= WORK TO BE COMPLETED =
Show every line in the entries below that contains the word "Valletta".

= Data records =
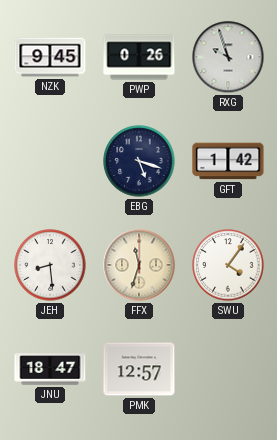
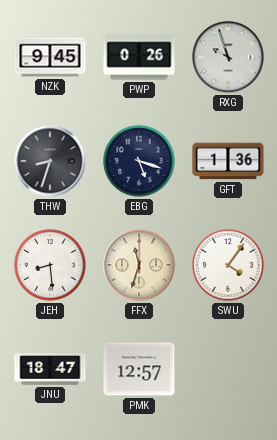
THW: none -> 8:33
GFT: 1:42 -> 1:36
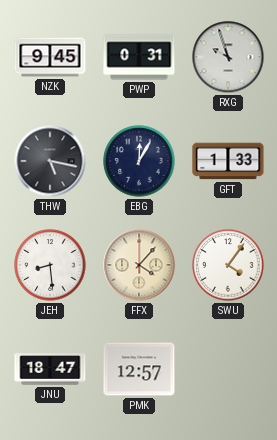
PWP: 0:26 -> 0:31
THW: 8:33 -> 5:17
EBG: 5:18 -> 12:05
GFT: 1:36 -> 1:33
FFX: 11:33 -> 4:07
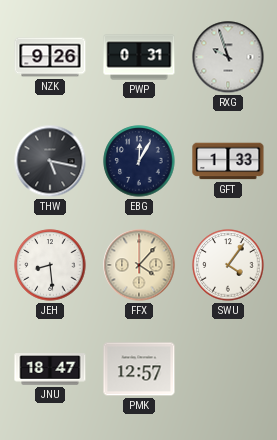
NZK: 9:45 -> 9:26
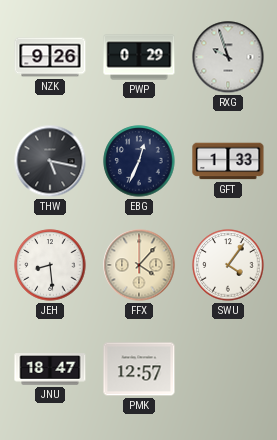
PWP: 0:31 -> 0:29
EBG: 12:05 -> 12:34
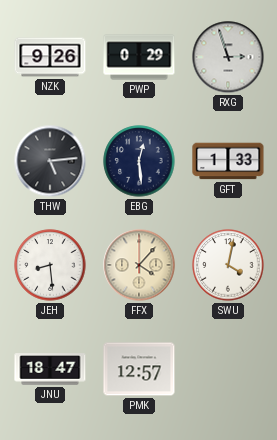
RXG: 9:57 -> 2:57
THW: 5:17 -> 5:14
EBG: 12:34 -> 12:29
SWU: 4:06 -> 4:02
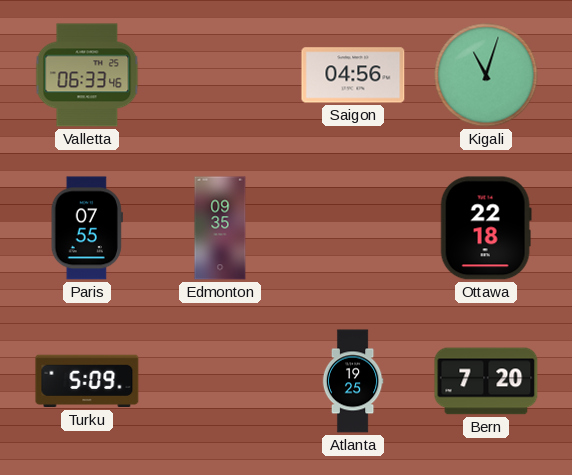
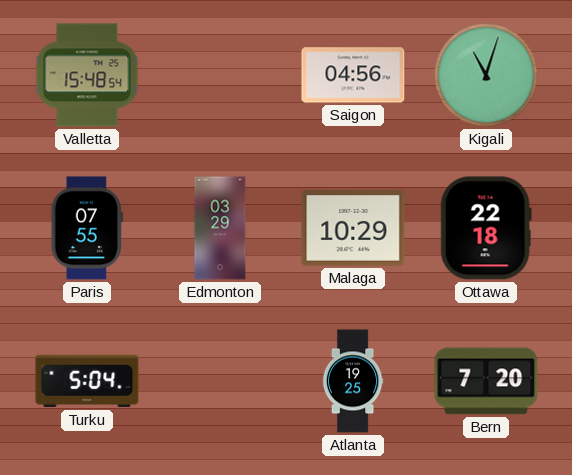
Valletta: 06:33 -> 15:48
Edmonton: 09:35 -> 03:29
Malaga: none -> 10:29
Turku: 5:09 -> 5:04
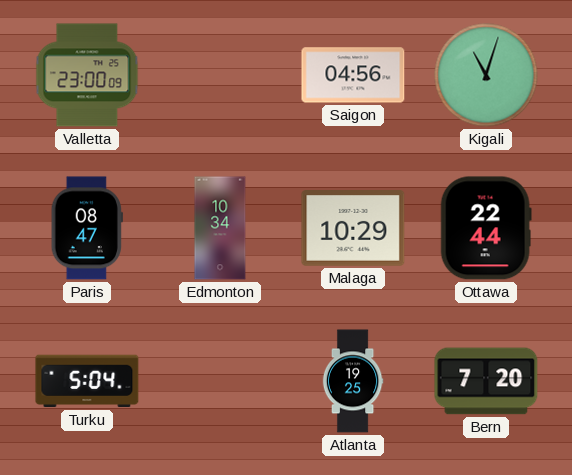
Valletta: 15:48 -> 23:00
Paris: 07:55 -> 08:47
Edmonton: 03:29 -> 10:34
Ottawa: 22:18 -> 22:44
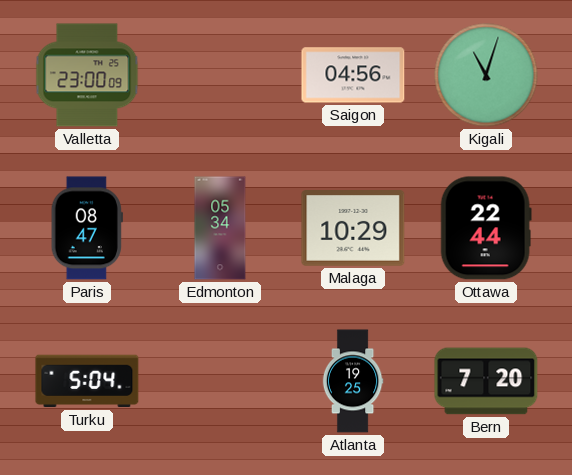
Edmonton: 10:34 -> 05:34
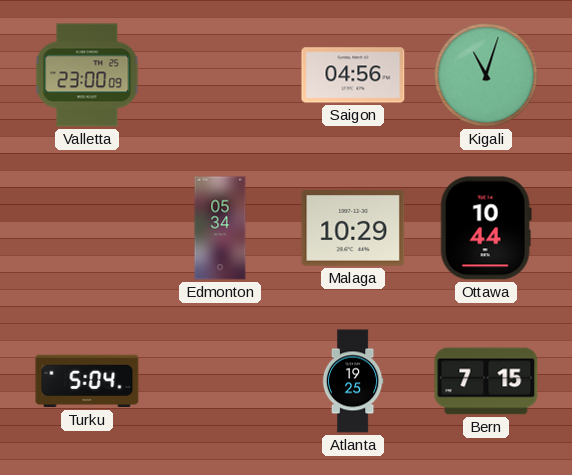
Paris: 08:47 -> none
Ottawa: 22:44 -> 10:44
Bern: 7:20 -> 7:15
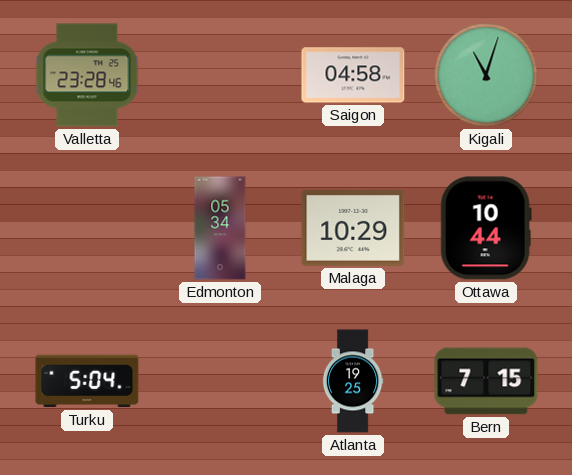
Valletta: 23:00 -> 23:28
Saigon: 04:56 -> 04:58
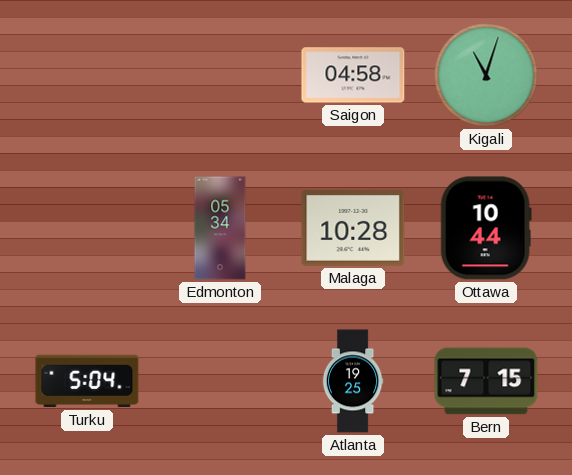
Valletta: 23:28 -> none
Malaga: 10:29 -> 10:28
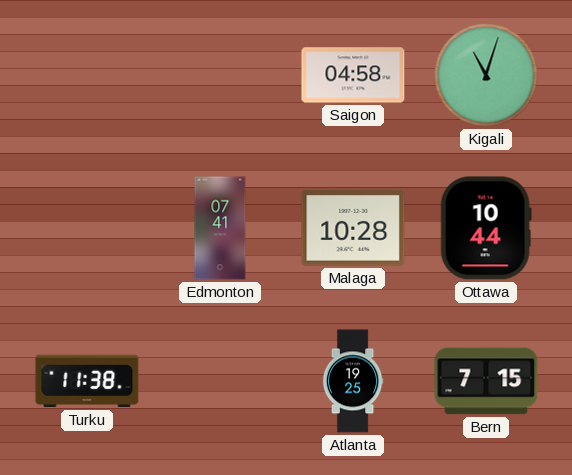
Edmonton: 05:34 -> 07:41
Turku: 5:04 -> 11:38
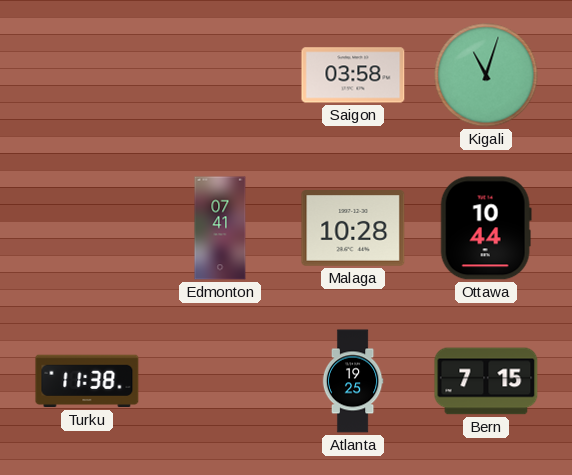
Saigon: 04:58 -> 03:58
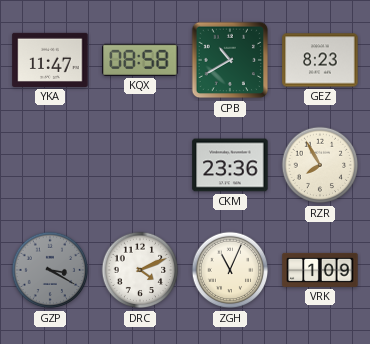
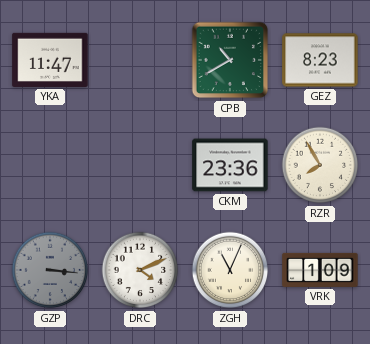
KQX: 08:58 -> none
GZP: 3:20 -> 3:16
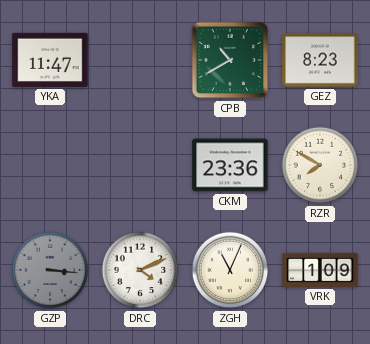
RZR: 7:55 -> 7:50
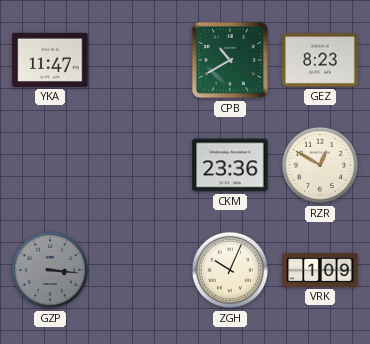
RZR: 7:50 -> 12:50
DRC: 4:11 -> none
ZGH: 11:04 -> 10:04
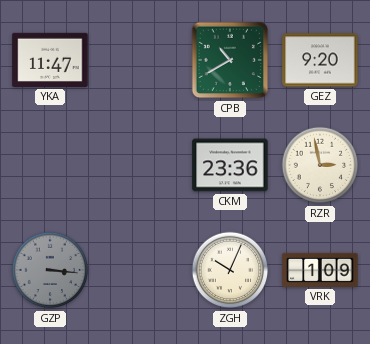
GEZ: 8:23 -> 9:20
RZR: 12:50 -> 2:58
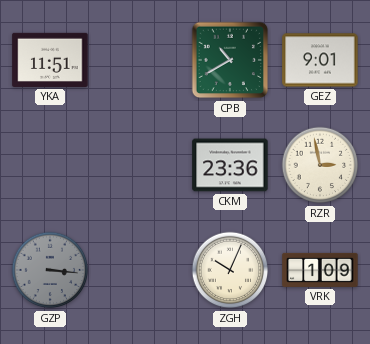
YKA: 11:47 -> 11:51
GEZ: 9:20 -> 9:01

= OUTPUT =
Valletta: 06:33 -> 15:48
Valletta: 15:48 -> 23:00
Valletta: 23:00 -> 23:28
Valletta: 23:28 -> none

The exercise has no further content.